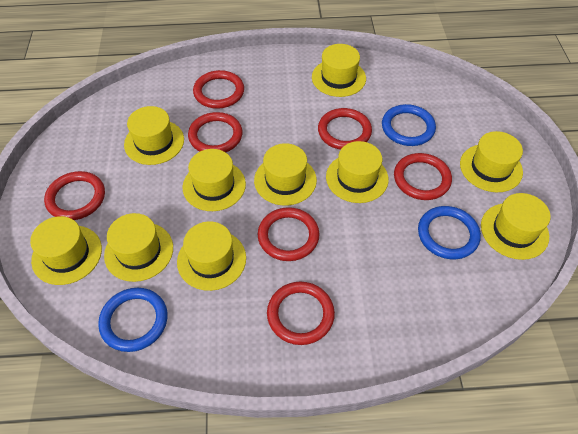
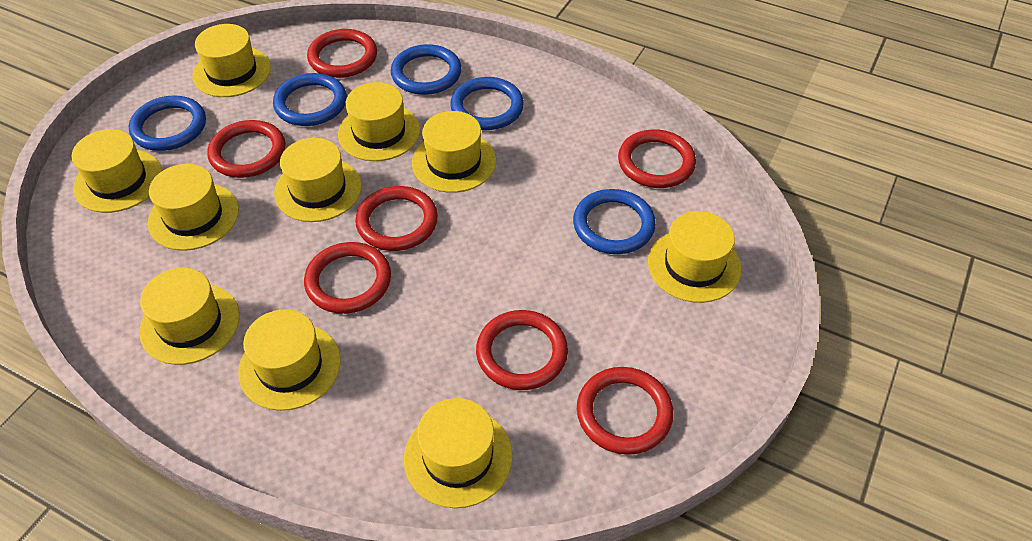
blue ring: 3 -> 5

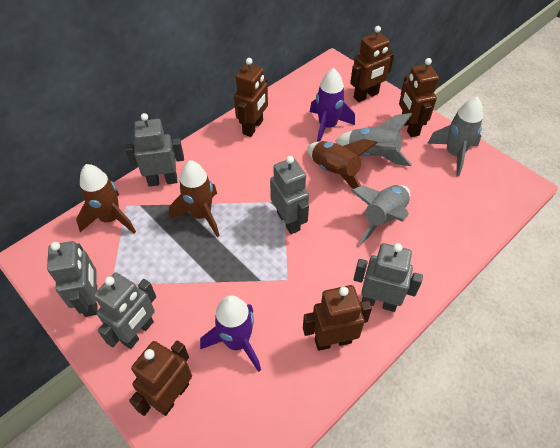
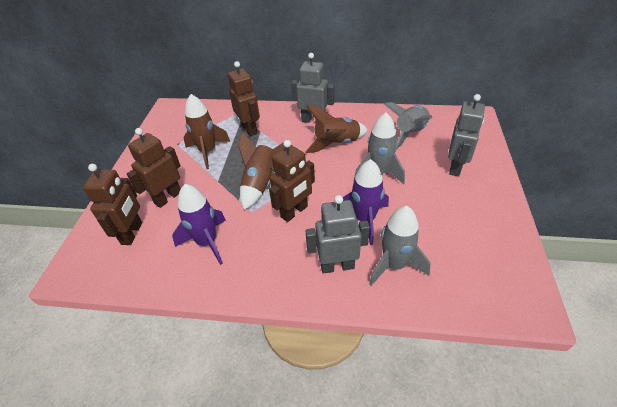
brown robot: 5 -> 4
grey robot: 5 -> 3

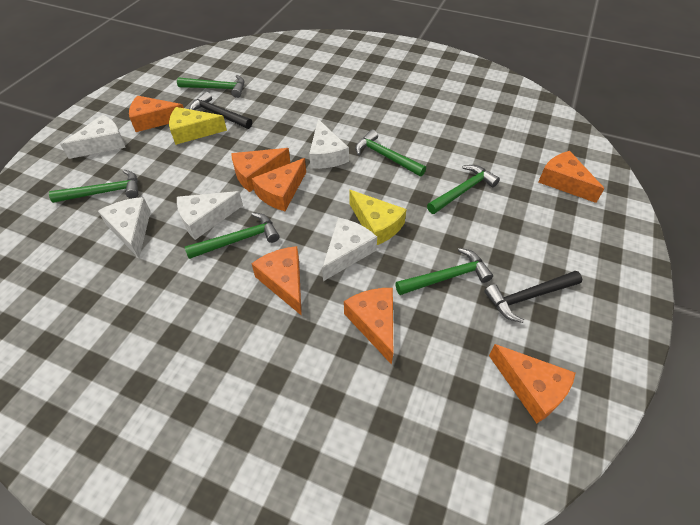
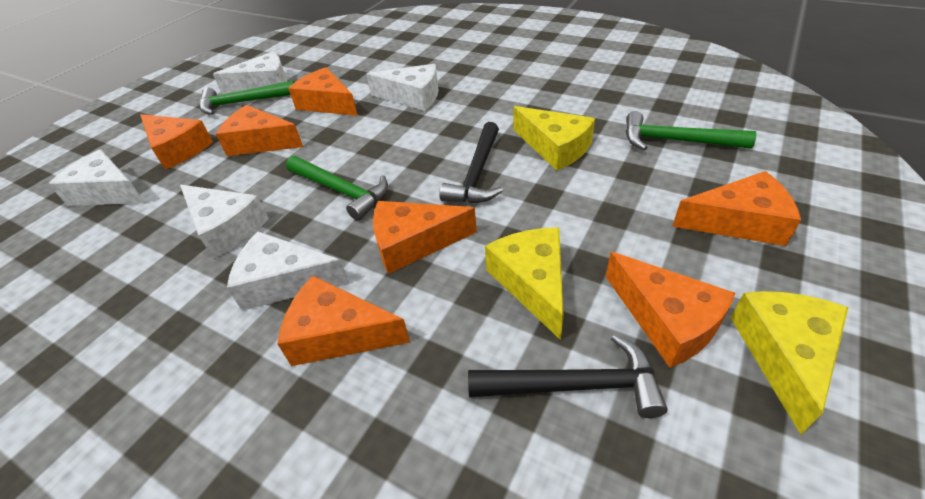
green hammer: 6 -> 3
yellow cheese: 2 -> 3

◇ ◇ ◇ ◇ ◇ ◇ ◇

— What to produce —
An exact reproduction of every record above is required, with no pictures included.

— Result of this exercise —
blue ring: 3 -> 5

brown robot: 5 -> 4
grey robot: 5 -> 3

green hammer: 6 -> 3
yellow cheese: 2 -> 3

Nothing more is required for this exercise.